* Your goal
Take the lines starting at the first one and ending at the line containing "gis8 fis8-. \appoggiatura", and substitute "ChoirStaff" for "StaffGroup" with everything else unchanged. Return only those lines, leaving out the pictures.

— BEGIN Data —

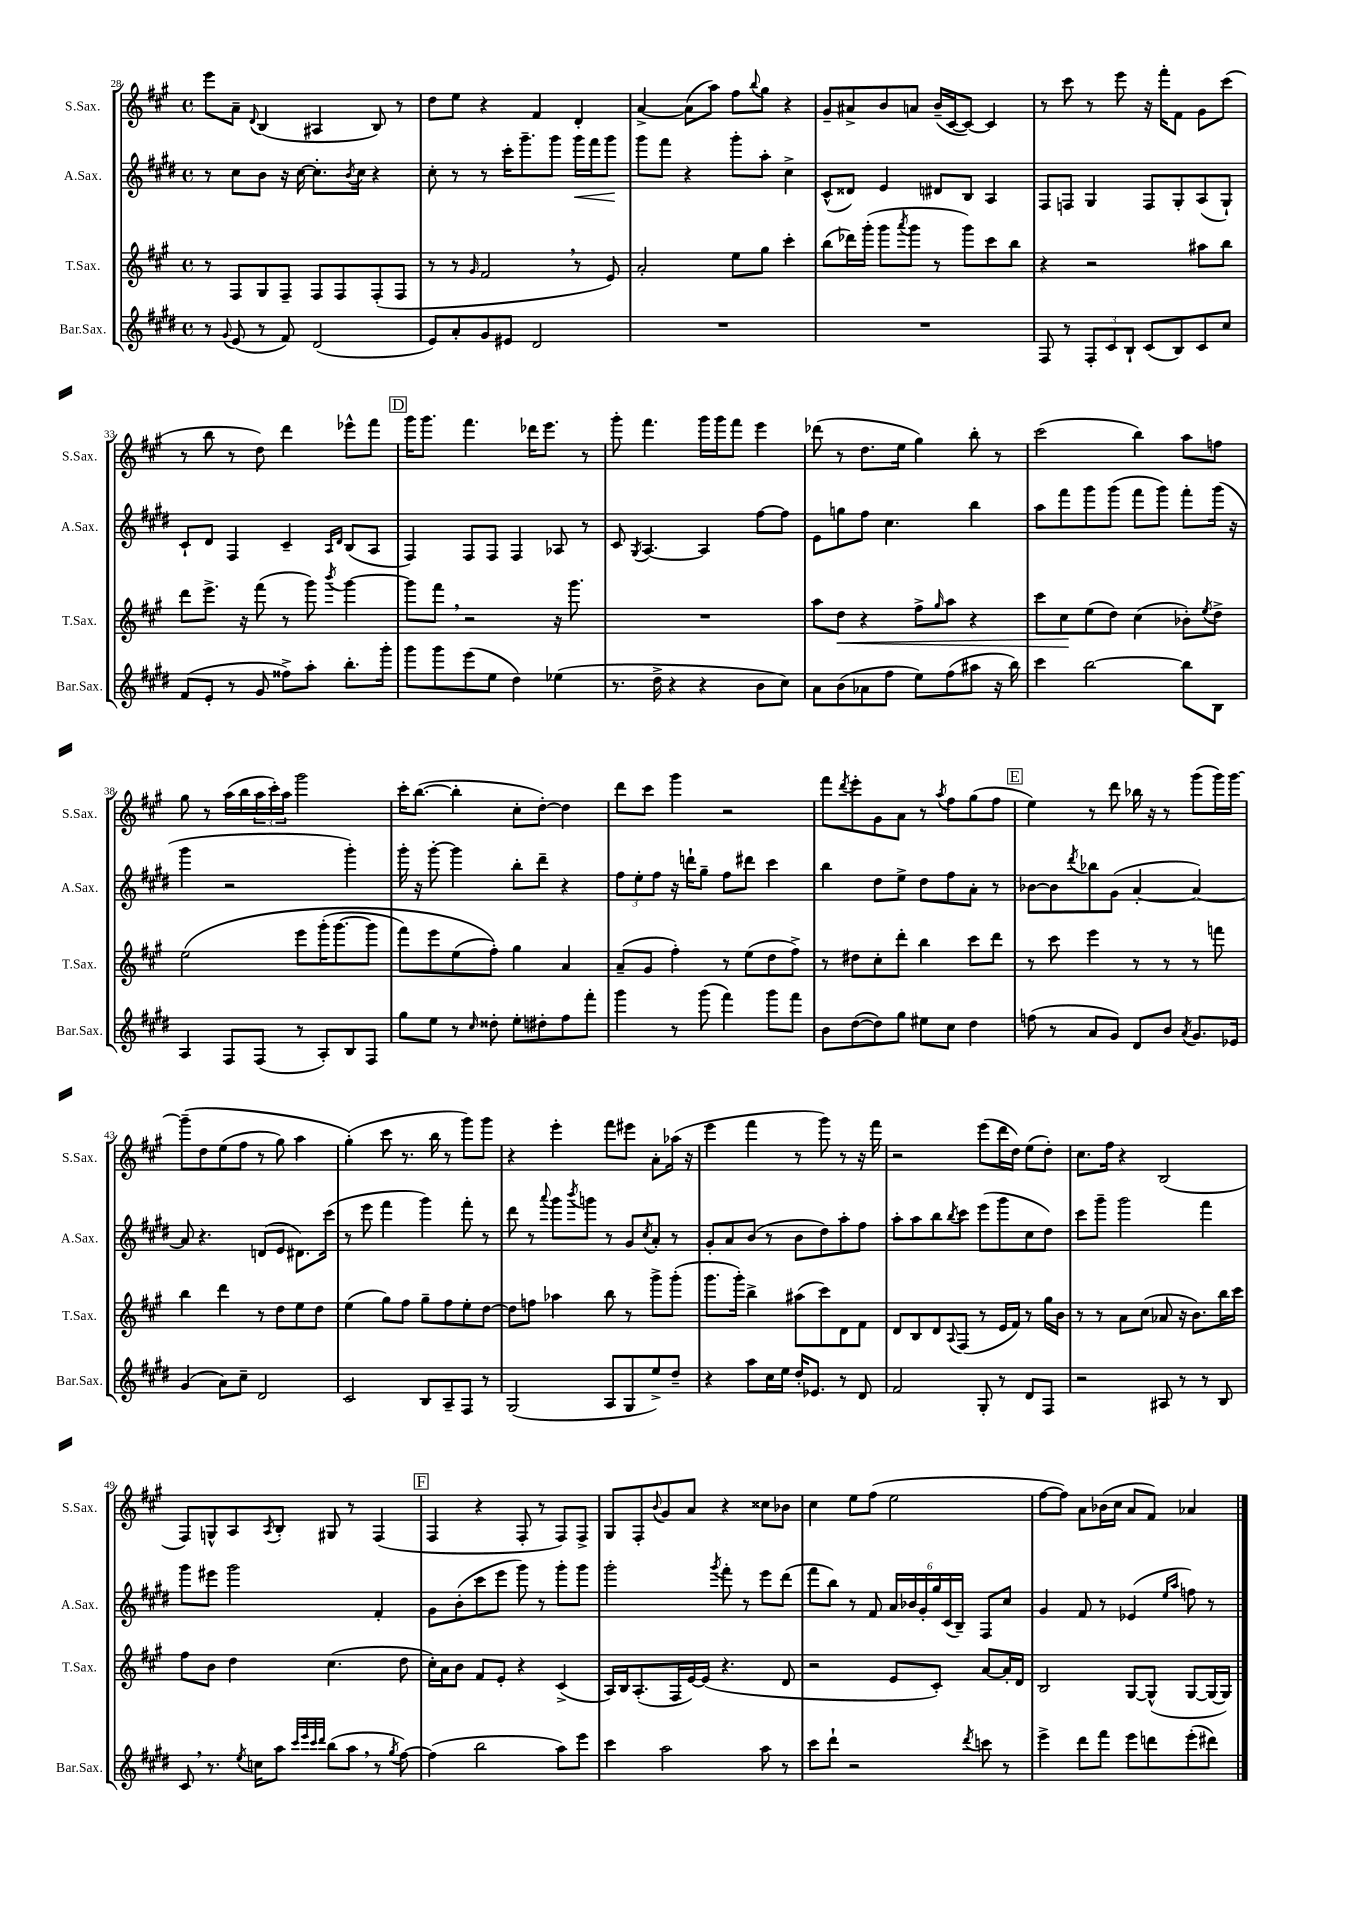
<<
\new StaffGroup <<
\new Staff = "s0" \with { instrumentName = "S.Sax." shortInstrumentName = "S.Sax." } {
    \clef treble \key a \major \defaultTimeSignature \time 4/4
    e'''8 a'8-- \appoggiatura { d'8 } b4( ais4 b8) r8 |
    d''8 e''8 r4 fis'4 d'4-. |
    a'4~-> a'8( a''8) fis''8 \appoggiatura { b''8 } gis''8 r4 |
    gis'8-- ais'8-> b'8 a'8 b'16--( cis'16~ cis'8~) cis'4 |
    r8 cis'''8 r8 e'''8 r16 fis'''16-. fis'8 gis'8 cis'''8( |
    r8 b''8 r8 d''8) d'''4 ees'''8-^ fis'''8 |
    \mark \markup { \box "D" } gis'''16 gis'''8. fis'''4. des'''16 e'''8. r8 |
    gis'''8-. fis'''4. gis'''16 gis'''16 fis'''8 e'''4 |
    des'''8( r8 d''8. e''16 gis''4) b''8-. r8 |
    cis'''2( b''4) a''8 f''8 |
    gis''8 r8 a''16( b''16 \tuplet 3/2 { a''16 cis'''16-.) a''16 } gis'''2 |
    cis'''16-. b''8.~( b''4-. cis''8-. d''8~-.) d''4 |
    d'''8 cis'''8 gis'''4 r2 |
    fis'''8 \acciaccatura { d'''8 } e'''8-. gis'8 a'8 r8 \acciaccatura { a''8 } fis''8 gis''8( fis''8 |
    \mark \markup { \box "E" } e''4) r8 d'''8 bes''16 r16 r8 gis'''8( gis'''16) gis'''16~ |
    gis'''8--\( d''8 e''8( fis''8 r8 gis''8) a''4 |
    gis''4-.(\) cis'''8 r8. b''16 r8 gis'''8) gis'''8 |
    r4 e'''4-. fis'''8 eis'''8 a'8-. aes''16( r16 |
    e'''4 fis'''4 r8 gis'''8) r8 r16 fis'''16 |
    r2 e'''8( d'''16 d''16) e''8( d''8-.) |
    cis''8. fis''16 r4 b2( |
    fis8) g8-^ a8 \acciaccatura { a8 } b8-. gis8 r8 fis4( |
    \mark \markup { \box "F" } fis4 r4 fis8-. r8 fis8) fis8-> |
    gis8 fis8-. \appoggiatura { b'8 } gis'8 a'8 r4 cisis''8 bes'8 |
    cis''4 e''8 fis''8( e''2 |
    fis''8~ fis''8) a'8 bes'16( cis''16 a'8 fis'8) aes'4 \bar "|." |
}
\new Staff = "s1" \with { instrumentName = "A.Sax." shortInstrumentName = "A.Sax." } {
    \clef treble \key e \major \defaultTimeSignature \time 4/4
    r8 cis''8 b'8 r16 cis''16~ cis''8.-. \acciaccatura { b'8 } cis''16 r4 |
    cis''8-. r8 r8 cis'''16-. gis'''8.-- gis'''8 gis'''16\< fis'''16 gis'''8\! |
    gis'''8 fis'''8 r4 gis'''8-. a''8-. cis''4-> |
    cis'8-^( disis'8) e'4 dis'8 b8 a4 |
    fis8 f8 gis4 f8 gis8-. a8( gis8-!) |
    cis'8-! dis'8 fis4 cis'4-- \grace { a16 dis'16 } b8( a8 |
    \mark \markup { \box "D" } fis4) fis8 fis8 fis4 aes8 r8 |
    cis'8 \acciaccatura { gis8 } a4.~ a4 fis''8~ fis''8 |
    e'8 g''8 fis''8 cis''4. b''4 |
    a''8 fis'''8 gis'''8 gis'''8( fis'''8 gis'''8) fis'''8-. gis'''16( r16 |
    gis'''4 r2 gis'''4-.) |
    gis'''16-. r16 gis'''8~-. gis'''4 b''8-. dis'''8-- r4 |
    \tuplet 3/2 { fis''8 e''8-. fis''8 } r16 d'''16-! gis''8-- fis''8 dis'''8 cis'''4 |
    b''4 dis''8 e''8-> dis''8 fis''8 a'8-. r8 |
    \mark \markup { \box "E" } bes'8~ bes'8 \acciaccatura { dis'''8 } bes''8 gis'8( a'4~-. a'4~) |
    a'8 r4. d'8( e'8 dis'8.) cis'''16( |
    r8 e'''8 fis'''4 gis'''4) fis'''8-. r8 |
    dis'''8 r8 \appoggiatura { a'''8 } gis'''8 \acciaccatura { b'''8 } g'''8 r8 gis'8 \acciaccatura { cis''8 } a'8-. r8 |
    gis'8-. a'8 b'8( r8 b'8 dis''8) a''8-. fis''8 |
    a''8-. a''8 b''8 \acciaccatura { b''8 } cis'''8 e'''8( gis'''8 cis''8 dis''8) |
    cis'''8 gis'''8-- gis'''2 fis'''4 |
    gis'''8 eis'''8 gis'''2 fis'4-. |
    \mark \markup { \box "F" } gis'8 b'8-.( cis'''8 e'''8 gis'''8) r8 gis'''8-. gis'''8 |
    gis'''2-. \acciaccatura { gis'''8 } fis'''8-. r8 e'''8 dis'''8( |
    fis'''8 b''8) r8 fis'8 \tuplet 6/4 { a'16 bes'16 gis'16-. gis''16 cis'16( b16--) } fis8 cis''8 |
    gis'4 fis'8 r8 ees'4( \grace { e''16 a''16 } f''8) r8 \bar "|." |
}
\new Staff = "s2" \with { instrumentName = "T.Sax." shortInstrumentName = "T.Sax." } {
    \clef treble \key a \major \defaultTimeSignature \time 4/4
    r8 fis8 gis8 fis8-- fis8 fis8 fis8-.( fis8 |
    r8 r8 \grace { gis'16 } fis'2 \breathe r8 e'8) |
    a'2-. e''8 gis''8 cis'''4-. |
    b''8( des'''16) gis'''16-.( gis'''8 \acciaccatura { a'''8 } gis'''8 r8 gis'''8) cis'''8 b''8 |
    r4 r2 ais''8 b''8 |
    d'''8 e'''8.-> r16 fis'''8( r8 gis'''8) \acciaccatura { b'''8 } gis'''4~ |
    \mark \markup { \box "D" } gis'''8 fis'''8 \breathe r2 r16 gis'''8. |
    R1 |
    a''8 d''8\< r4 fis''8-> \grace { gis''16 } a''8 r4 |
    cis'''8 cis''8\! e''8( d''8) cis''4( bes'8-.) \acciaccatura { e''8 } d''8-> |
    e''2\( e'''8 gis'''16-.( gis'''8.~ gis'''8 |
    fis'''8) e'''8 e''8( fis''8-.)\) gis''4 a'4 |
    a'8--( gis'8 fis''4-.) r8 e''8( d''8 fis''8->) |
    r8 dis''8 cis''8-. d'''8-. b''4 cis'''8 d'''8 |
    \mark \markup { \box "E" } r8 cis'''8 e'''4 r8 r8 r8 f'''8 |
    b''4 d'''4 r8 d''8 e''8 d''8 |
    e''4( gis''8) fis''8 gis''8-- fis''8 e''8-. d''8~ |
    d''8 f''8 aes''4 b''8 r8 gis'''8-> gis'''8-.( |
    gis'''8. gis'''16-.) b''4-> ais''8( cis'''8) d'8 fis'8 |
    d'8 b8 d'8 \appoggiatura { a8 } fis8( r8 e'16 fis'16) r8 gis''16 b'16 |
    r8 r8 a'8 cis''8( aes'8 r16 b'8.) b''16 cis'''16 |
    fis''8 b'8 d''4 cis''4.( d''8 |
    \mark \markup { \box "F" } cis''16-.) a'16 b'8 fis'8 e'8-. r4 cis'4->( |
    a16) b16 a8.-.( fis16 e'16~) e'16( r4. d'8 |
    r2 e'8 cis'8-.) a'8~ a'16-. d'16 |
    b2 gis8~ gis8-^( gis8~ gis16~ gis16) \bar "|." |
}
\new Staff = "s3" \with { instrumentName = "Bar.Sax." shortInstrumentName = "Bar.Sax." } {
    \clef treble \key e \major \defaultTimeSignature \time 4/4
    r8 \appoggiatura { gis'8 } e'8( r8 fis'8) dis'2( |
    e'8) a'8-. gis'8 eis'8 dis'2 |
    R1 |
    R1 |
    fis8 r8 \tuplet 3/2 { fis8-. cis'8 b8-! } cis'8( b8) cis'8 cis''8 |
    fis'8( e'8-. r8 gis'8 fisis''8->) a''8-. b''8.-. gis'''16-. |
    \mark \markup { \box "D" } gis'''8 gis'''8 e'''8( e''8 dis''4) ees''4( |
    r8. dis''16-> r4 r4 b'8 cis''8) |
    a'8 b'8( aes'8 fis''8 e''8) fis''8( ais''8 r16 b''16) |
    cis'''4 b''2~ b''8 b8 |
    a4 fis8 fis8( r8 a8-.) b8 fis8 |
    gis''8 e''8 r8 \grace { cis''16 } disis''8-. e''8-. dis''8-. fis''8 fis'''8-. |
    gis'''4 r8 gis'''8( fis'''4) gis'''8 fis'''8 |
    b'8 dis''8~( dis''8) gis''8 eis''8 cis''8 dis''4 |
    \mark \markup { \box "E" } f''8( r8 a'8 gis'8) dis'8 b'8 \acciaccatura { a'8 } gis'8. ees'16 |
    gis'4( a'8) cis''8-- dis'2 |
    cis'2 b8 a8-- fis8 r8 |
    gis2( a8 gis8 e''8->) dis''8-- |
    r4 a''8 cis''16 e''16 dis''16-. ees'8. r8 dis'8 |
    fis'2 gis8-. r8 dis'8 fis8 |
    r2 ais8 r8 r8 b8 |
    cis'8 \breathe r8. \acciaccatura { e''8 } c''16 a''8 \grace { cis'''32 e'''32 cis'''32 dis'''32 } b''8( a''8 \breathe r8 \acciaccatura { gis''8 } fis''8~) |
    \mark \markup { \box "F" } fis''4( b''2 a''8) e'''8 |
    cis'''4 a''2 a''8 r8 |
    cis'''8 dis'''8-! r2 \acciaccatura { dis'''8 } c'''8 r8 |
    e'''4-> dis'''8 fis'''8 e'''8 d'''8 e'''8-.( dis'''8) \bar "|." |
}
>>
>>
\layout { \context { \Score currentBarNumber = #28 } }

— END Data —

* Worked solution
<<
\new ChoirStaff <<
\new Staff = "s0" \with { instrumentName = "S.Sax." shortInstrumentName = "S.Sax." } {
    \clef treble \key a \major \defaultTimeSignature \time 4/4
    e'''8 a'8-- \appoggiatura { d'8 } b4( ais4 b8) r8 |
    d''8 e''8 r4 fis'4 d'4-. |
    a'4~-> a'8( a''8) fis''8 \appoggiatura { b''8 } gis''8 r4 |
    gis'8-- ais'8-> b'8 a'8 b'16--( cis'16~ cis'8~) cis'4 |
    r8 cis'''8 r8 e'''8 r16 fis'''16-. fis'8 gis'8 cis'''8( |
    r8 b''8 r8 d''8) d'''4 ees'''8-^ fis'''8 |
    \mark \markup { \box "D" } gis'''16 gis'''8. fis'''4. des'''16 e'''8. r8 |
    gis'''8-. fis'''4. gis'''16 gis'''16 fis'''8 e'''4 |
    des'''8( r8 d''8. e''16 gis''4) b''8-. r8 |
    cis'''2( b''4) a''8 f''8 |
    gis''8 r8 a''16( b''16 \tuplet 3/2 { a''16 cis'''16-.) a''16 } gis'''2 |
    cis'''16-. b''8.~( b''4-. cis''8-. d''8~-.) d''4 |
    d'''8 cis'''8 gis'''4 r2 |
    fis'''8 \acciaccatura { d'''8 } e'''8-. gis'8 a'8 r8 \acciaccatura { a''8 } fis''8 gis''8( fis''8 |
    \mark \markup { \box "E" } e''4) r8 d'''8 bes''16 r16 r8 gis'''8( gis'''16) gis'''16~ |
    gis'''8--\( d''8 e''8( fis''8 r8 gis''8) a''4 |
    gis''4-.(\) cis'''8 r8. b''16 r8 gis'''8) gis'''8 |
    r4 e'''4-. fis'''8 eis'''8 a'8-. aes''16( r16 |
    e'''4 fis'''4 r8 gis'''8) r8 r16 fis'''16 |
    r2 e'''8( d'''16 d''16) e''8( d''8-.) |
    cis''8. fis''16 r4 b2( |
    fis8) g8-^ a8 \acciaccatura { a8 } b8-. gis8 r8 fis4( |
    \mark \markup { \box "F" } fis4 r4 fis8-. r8 fis8) fis8-> |
    gis8 fis8-. \appoggiatura { b'8 } gis'8 a'8 r4 cisis''8 bes'8 |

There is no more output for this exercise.